_To do:_ Pictures are not part of the copy; reproduce the remaining data exactly.

[Input data — start]

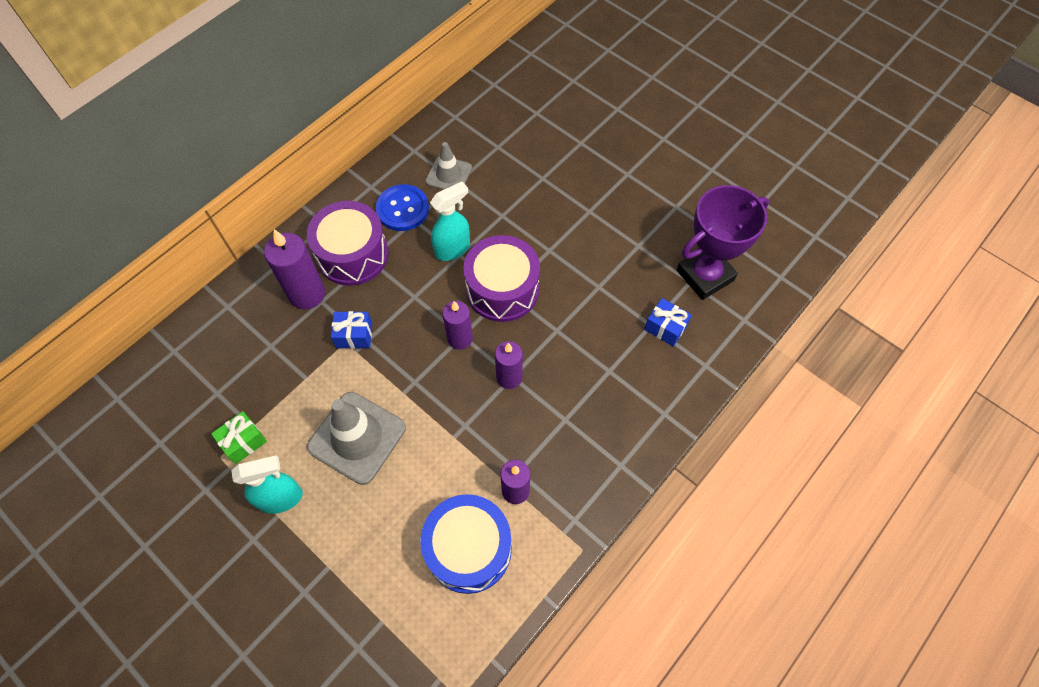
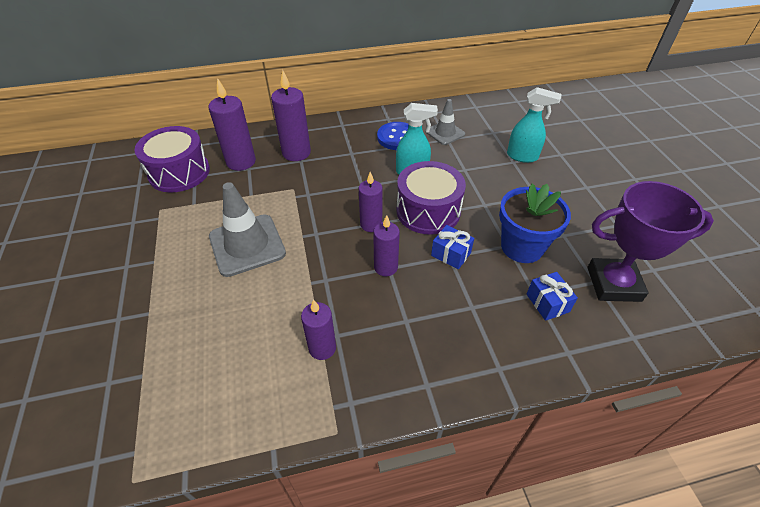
camera: 35 degrees right, 15 degrees down
green gift [211,411,267,464] -> none
turquoise spray bottle [231,455,303,514] -> turquoise spray bottle moved to [507,87,562,163]
purple drum [307,201,388,286] -> purple drum moved to [134,126,210,193]
blue gift [331,311,372,349] -> blue gift moved to [431,225,474,269]
blue drum [420,494,512,594] -> none
none -> purple candle [209,78,256,171]
none -> blue flower pot [499,184,571,263]

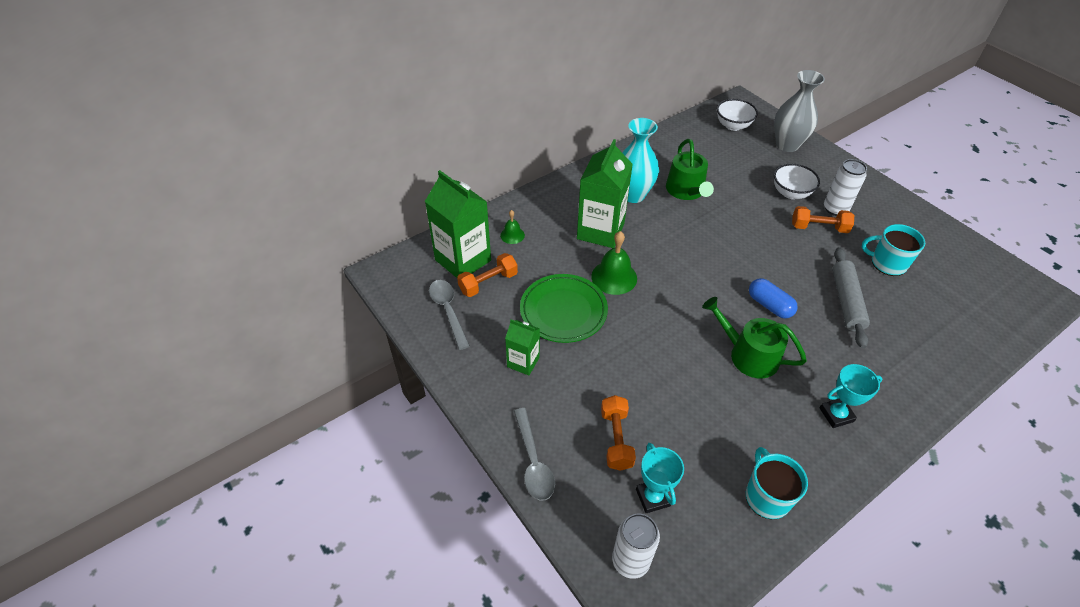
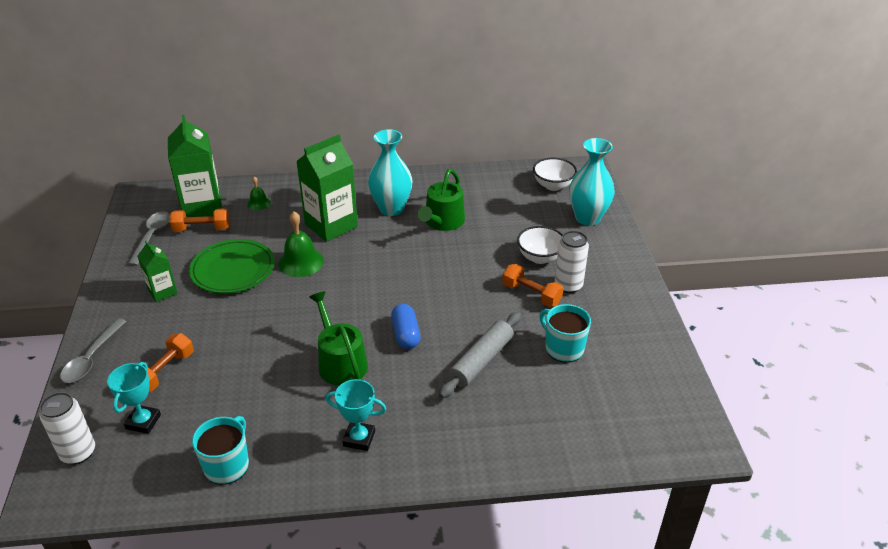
camera: 30 degrees right, 10 degrees down
grey vase [774,70,825,152] -> turquoise vase [569,138,615,226]

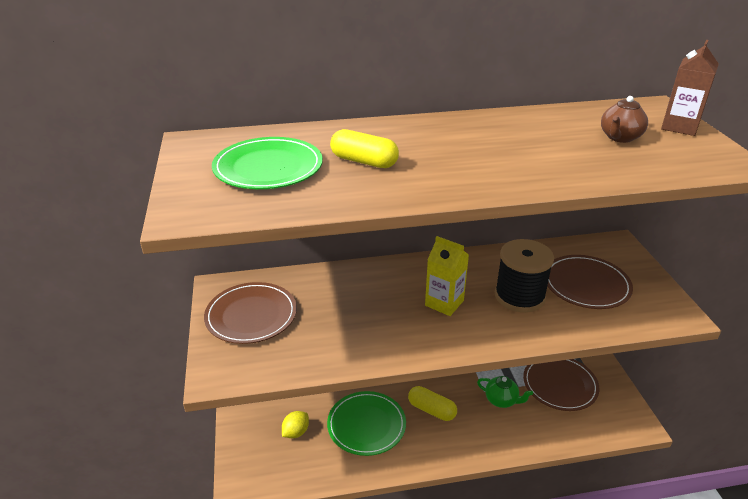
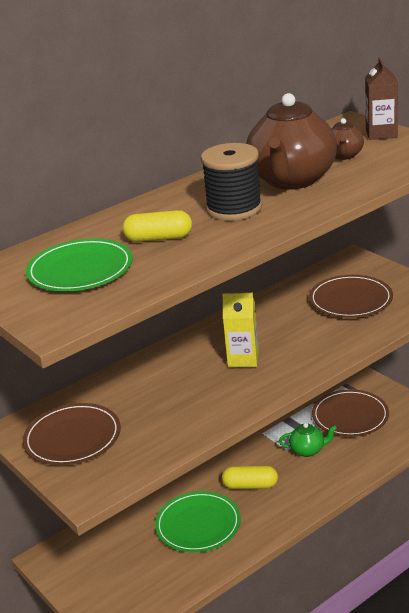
camera: 25 degrees left, 5 degrees down
yellow lemon [282,411,309,438] -> none
black spool [495,239,554,312] -> black spool moved to [201,143,262,221]
none -> brown teapot [246,93,337,190]

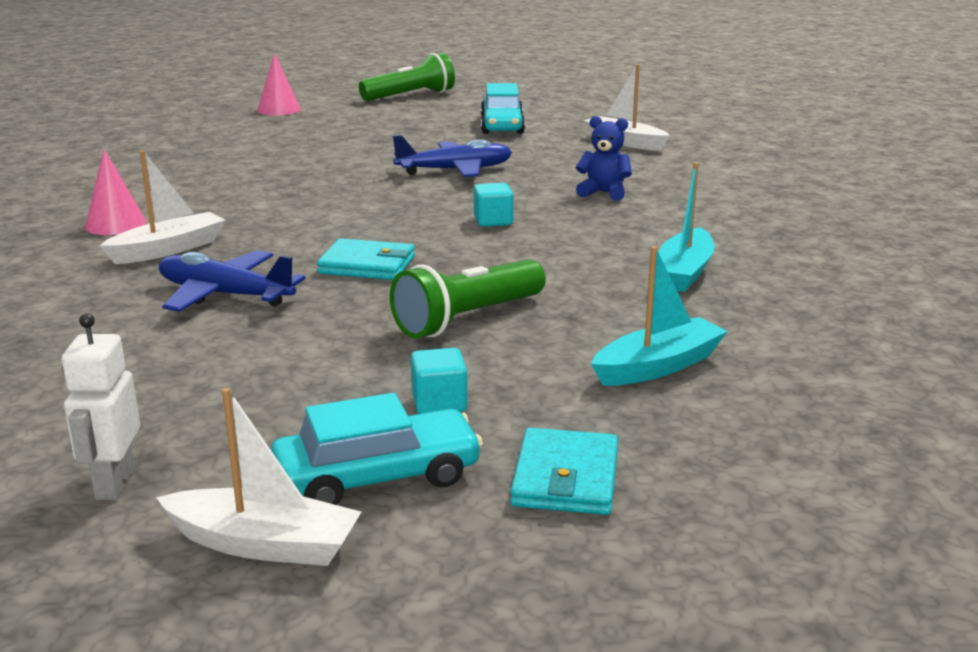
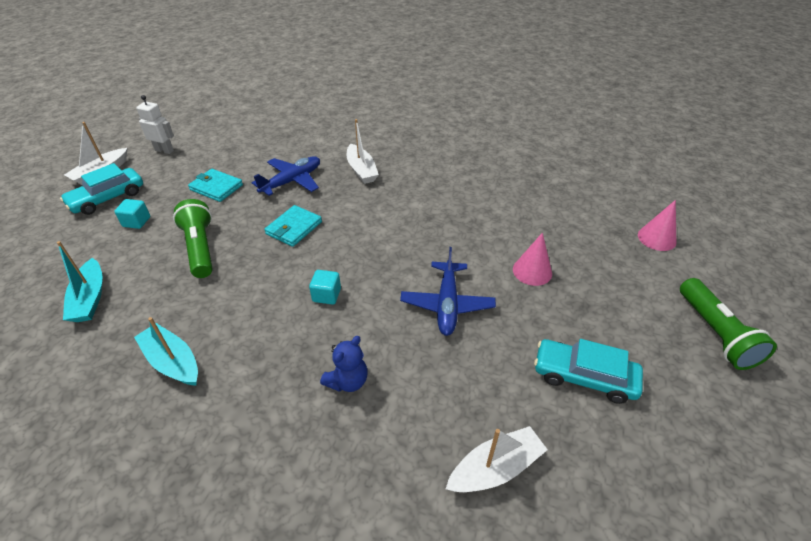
camera: 110 degrees right, 20 degrees up
pink cone [85,149,146,235] -> pink cone moved to [513,232,552,286]
turquoise car [271,393,483,505] -> turquoise car turned 45 degrees clockwise [60,163,143,215]
turquoise wallet [510,427,618,515] -> turquoise wallet moved to [188,169,243,202]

[Input data — finish]

_Reply to the exercise:_
camera: 35 degrees right, 15 degrees down
green gift [211,411,267,464] -> none
turquoise spray bottle [231,455,303,514] -> turquoise spray bottle moved to [507,87,562,163]
purple drum [307,201,388,286] -> purple drum moved to [134,126,210,193]
blue gift [331,311,372,349] -> blue gift moved to [431,225,474,269]
blue drum [420,494,512,594] -> none
none -> purple candle [209,78,256,171]
none -> blue flower pot [499,184,571,263]

camera: 30 degrees right, 10 degrees down
grey vase [774,70,825,152] -> turquoise vase [569,138,615,226]

camera: 25 degrees left, 5 degrees down
yellow lemon [282,411,309,438] -> none
black spool [495,239,554,312] -> black spool moved to [201,143,262,221]
none -> brown teapot [246,93,337,190]

camera: 110 degrees right, 20 degrees up
pink cone [85,149,146,235] -> pink cone moved to [513,232,552,286]
turquoise car [271,393,483,505] -> turquoise car turned 45 degrees clockwise [60,163,143,215]
turquoise wallet [510,427,618,515] -> turquoise wallet moved to [188,169,243,202]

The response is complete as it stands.